**What the task requires:**
This task calls for the complete listing below, reproduced exactly.

**Input records:**
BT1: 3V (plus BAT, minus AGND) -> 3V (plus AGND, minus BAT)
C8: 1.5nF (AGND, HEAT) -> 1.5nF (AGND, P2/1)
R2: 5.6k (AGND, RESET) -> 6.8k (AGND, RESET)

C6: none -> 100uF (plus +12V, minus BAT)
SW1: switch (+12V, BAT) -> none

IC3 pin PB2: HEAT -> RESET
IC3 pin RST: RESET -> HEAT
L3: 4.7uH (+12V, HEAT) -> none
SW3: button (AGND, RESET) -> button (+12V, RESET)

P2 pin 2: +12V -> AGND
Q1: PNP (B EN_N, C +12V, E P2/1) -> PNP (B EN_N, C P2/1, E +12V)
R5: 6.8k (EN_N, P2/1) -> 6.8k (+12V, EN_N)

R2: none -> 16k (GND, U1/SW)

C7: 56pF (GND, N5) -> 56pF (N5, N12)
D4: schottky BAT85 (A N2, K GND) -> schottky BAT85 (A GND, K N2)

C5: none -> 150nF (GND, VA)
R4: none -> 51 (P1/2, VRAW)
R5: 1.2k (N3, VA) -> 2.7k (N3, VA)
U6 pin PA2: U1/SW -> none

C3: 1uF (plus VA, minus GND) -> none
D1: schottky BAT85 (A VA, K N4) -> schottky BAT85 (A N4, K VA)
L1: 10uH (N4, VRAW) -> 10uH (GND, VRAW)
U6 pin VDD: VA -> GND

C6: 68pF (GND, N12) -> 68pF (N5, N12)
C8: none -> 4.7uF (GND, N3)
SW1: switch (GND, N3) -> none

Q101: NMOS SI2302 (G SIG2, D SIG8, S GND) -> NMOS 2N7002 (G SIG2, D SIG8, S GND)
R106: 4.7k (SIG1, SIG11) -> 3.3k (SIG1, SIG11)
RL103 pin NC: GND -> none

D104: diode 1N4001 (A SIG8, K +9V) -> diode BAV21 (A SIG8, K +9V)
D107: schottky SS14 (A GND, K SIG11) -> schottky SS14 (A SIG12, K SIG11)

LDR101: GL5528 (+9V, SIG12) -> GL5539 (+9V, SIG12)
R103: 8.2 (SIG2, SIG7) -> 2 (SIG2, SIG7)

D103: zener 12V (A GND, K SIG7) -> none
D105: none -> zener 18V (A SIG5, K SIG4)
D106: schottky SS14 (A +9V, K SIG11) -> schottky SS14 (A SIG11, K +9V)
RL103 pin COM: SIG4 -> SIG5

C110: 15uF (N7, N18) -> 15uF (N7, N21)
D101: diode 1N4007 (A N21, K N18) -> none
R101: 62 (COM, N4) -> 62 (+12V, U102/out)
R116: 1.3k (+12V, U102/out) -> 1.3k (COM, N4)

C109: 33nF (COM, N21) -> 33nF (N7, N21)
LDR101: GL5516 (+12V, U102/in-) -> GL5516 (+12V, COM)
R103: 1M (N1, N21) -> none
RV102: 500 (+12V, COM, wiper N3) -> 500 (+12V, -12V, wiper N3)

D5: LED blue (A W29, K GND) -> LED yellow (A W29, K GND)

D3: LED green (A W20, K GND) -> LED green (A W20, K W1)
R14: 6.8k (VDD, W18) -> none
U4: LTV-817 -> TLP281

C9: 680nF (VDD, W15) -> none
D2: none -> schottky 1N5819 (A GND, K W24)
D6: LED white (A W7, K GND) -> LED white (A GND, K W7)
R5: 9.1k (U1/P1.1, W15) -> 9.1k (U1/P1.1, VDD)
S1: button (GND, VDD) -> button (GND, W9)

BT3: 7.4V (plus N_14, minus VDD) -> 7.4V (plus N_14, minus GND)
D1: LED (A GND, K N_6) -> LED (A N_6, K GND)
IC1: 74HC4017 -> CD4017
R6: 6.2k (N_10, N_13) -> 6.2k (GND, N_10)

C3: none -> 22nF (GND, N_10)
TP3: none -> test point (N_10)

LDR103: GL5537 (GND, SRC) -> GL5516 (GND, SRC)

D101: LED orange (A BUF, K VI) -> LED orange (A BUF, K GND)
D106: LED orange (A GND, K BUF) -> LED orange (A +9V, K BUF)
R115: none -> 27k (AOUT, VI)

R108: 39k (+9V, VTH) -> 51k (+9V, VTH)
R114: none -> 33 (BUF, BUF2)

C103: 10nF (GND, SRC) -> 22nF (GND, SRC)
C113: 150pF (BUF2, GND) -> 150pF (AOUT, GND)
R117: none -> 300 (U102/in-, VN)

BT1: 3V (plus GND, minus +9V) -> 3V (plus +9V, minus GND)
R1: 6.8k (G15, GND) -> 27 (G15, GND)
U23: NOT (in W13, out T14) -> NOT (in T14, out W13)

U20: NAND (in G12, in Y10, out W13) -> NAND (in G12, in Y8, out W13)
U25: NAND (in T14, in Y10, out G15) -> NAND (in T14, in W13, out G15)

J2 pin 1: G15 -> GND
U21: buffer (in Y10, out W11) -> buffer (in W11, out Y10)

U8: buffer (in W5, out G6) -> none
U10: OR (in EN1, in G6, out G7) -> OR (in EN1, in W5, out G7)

**Response:**
BT1: 3V (plus BAT, minus AGND) -> 3V (plus AGND, minus BAT)
C8: 1.5nF (AGND, HEAT) -> 1.5nF (AGND, P2/1)
R2: 5.6k (AGND, RESET) -> 6.8k (AGND, RESET)

C6: none -> 100uF (plus +12V, minus BAT)
SW1: switch (+12V, BAT) -> none

IC3 pin PB2: HEAT -> RESET
IC3 pin RST: RESET -> HEAT
L3: 4.7uH (+12V, HEAT) -> none
SW3: button (AGND, RESET) -> button (+12V, RESET)

P2 pin 2: +12V -> AGND
Q1: PNP (B EN_N, C +12V, E P2/1) -> PNP (B EN_N, C P2/1, E +12V)
R5: 6.8k (EN_N, P2/1) -> 6.8k (+12V, EN_N)

R2: none -> 16k (GND, U1/SW)

C7: 56pF (GND, N5) -> 56pF (N5, N12)
D4: schottky BAT85 (A N2, K GND) -> schottky BAT85 (A GND, K N2)

C5: none -> 150nF (GND, VA)
R4: none -> 51 (P1/2, VRAW)
R5: 1.2k (N3, VA) -> 2.7k (N3, VA)
U6 pin PA2: U1/SW -> none

C3: 1uF (plus VA, minus GND) -> none
D1: schottky BAT85 (A VA, K N4) -> schottky BAT85 (A N4, K VA)
L1: 10uH (N4, VRAW) -> 10uH (GND, VRAW)
U6 pin VDD: VA -> GND

C6: 68pF (GND, N12) -> 68pF (N5, N12)
C8: none -> 4.7uF (GND, N3)
SW1: switch (GND, N3) -> none

Q101: NMOS SI2302 (G SIG2, D SIG8, S GND) -> NMOS 2N7002 (G SIG2, D SIG8, S GND)
R106: 4.7k (SIG1, SIG11) -> 3.3k (SIG1, SIG11)
RL103 pin NC: GND -> none

D104: diode 1N4001 (A SIG8, K +9V) -> diode BAV21 (A SIG8, K +9V)
D107: schottky SS14 (A GND, K SIG11) -> schottky SS14 (A SIG12, K SIG11)

LDR101: GL5528 (+9V, SIG12) -> GL5539 (+9V, SIG12)
R103: 8.2 (SIG2, SIG7) -> 2 (SIG2, SIG7)

D103: zener 12V (A GND, K SIG7) -> none
D105: none -> zener 18V (A SIG5, K SIG4)
D106: schottky SS14 (A +9V, K SIG11) -> schottky SS14 (A SIG11, K +9V)
RL103 pin COM: SIG4 -> SIG5

C110: 15uF (N7, N18) -> 15uF (N7, N21)
D101: diode 1N4007 (A N21, K N18) -> none
R101: 62 (COM, N4) -> 62 (+12V, U102/out)
R116: 1.3k (+12V, U102/out) -> 1.3k (COM, N4)

C109: 33nF (COM, N21) -> 33nF (N7, N21)
LDR101: GL5516 (+12V, U102/in-) -> GL5516 (+12V, COM)
R103: 1M (N1, N21) -> none
RV102: 500 (+12V, COM, wiper N3) -> 500 (+12V, -12V, wiper N3)

D5: LED blue (A W29, K GND) -> LED yellow (A W29, K GND)

D3: LED green (A W20, K GND) -> LED green (A W20, K W1)
R14: 6.8k (VDD, W18) -> none
U4: LTV-817 -> TLP281

C9: 680nF (VDD, W15) -> none
D2: none -> schottky 1N5819 (A GND, K W24)
D6: LED white (A W7, K GND) -> LED white (A GND, K W7)
R5: 9.1k (U1/P1.1, W15) -> 9.1k (U1/P1.1, VDD)
S1: button (GND, VDD) -> button (GND, W9)

BT3: 7.4V (plus N_14, minus VDD) -> 7.4V (plus N_14, minus GND)
D1: LED (A GND, K N_6) -> LED (A N_6, K GND)
IC1: 74HC4017 -> CD4017
R6: 6.2k (N_10, N_13) -> 6.2k (GND, N_10)

C3: none -> 22nF (GND, N_10)
TP3: none -> test point (N_10)

LDR103: GL5537 (GND, SRC) -> GL5516 (GND, SRC)

D101: LED orange (A BUF, K VI) -> LED orange (A BUF, K GND)
D106: LED orange (A GND, K BUF) -> LED orange (A +9V, K BUF)
R115: none -> 27k (AOUT, VI)

R108: 39k (+9V, VTH) -> 51k (+9V, VTH)
R114: none -> 33 (BUF, BUF2)

C103: 10nF (GND, SRC) -> 22nF (GND, SRC)
C113: 150pF (BUF2, GND) -> 150pF (AOUT, GND)
R117: none -> 300 (U102/in-, VN)

BT1: 3V (plus GND, minus +9V) -> 3V (plus +9V, minus GND)
R1: 6.8k (G15, GND) -> 27 (G15, GND)
U23: NOT (in W13, out T14) -> NOT (in T14, out W13)

U20: NAND (in G12, in Y10, out W13) -> NAND (in G12, in Y8, out W13)
U25: NAND (in T14, in Y10, out G15) -> NAND (in T14, in W13, out G15)

J2 pin 1: G15 -> GND
U21: buffer (in Y10, out W11) -> buffer (in W11, out Y10)

U8: buffer (in W5, out G6) -> none
U10: OR (in EN1, in G6, out G7) -> OR (in EN1, in W5, out G7)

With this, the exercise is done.